The answer must be an exact transcription of all the records below.

─── Input

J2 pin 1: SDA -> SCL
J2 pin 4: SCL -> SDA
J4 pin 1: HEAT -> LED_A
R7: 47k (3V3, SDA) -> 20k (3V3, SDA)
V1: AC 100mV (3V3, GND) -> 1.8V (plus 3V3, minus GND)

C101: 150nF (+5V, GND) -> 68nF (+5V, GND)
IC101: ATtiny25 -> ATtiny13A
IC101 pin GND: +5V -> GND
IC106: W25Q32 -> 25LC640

──────

## Response area
J2 pin 1: SDA -> SCL
J2 pin 4: SCL -> SDA
J4 pin 1: HEAT -> LED_A
R7: 47k (3V3, SDA) -> 20k (3V3, SDA)
V1: AC 100mV (3V3, GND) -> 1.8V (plus 3V3, minus GND)

C101: 150nF (+5V, GND) -> 68nF (+5V, GND)
IC101: ATtiny25 -> ATtiny13A
IC101 pin GND: +5V -> GND
IC106: W25Q32 -> 25LC640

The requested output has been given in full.